_THE DATA_.
'''

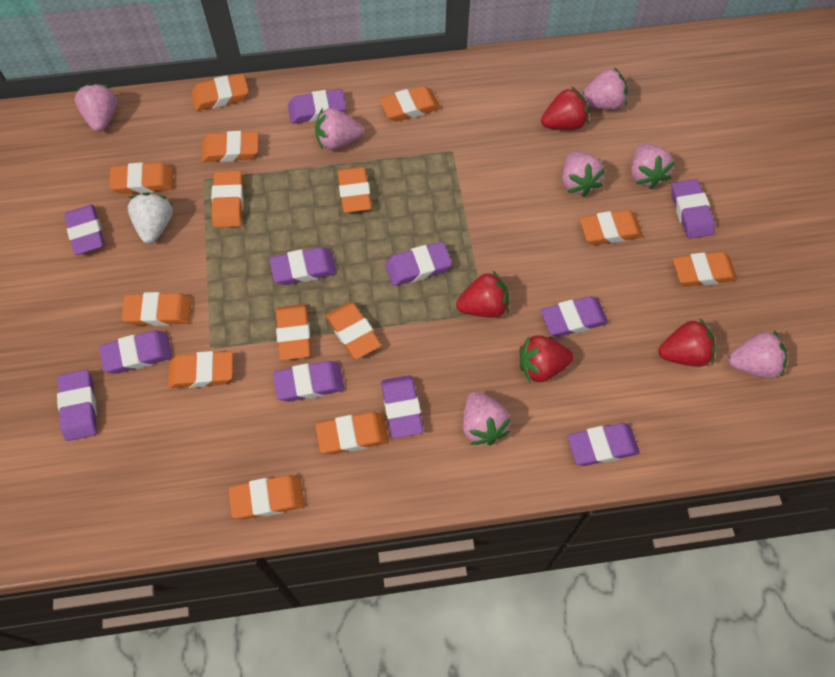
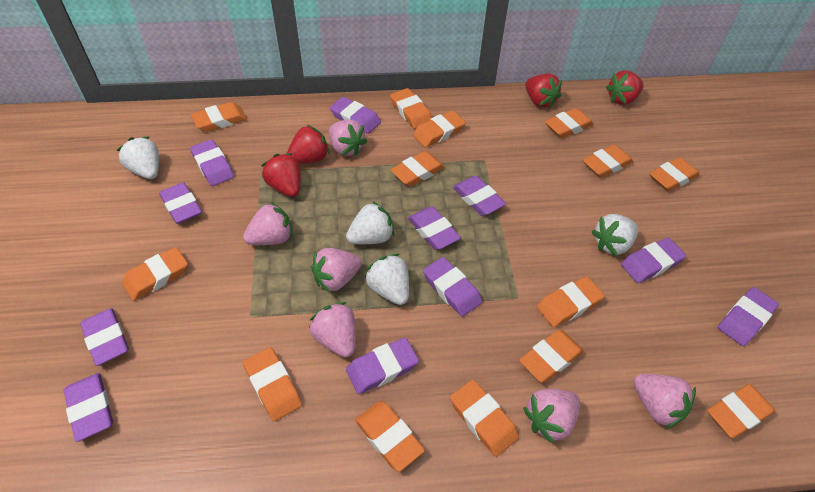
pink strawberry: 7 -> 6
white strawberry: 1 -> 4

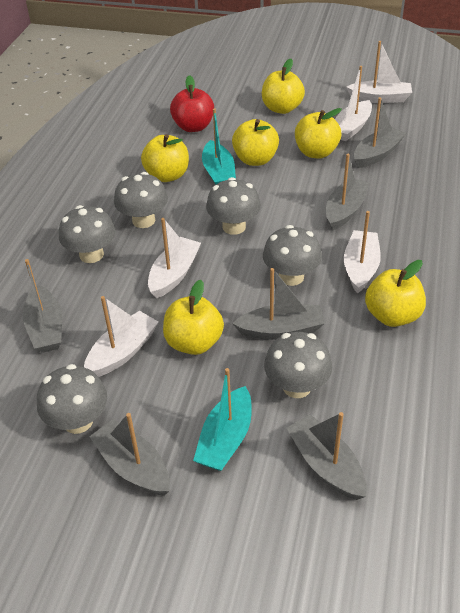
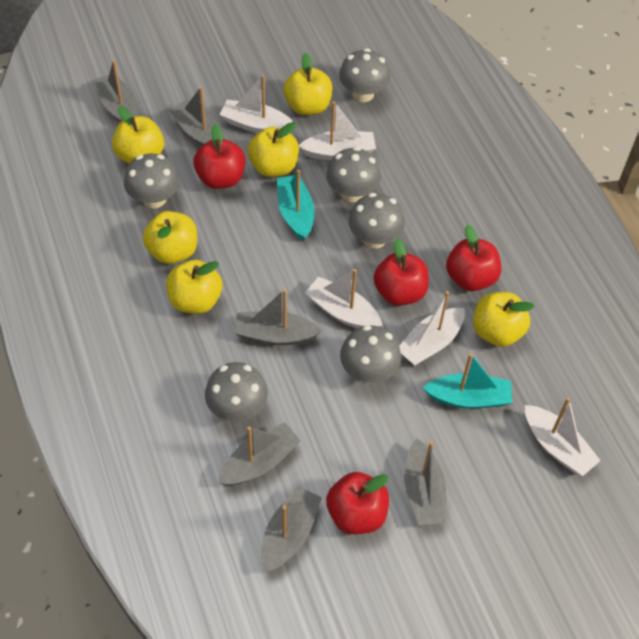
red apple: 1 -> 4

'''

_WHAT IS EXPECTED_.
Could you transcribe all of the data exactly and omit the pictures?

_ANSWER SPACE_.
pink strawberry: 7 -> 6
white strawberry: 1 -> 4

red apple: 1 -> 4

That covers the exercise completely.